GIVEN INFORMATION
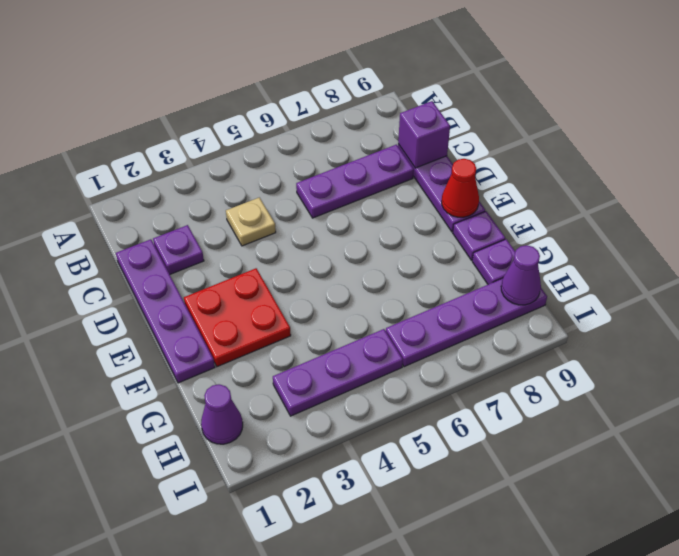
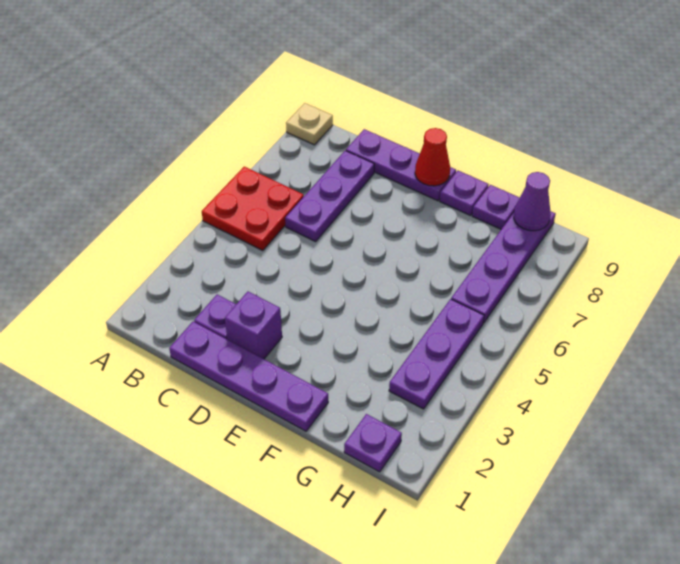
tan plate C4 level 1 -> tan plate A9 level 1
purple brick C9 level 2 -> purple brick D2 level 1
red plate E2:F3 level 1 -> red plate A5:B6 level 1
purple cone H1 level 1 -> purple plate H1 level 1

WHAT THIS TASK INVOLVES
In your answer, give every line of the listing above exactly, and do not include the images.

TASK RESPONSE
tan plate C4 level 1 -> tan plate A9 level 1
purple brick C9 level 2 -> purple brick D2 level 1
red plate E2:F3 level 1 -> red plate A5:B6 level 1
purple cone H1 level 1 -> purple plate H1 level 1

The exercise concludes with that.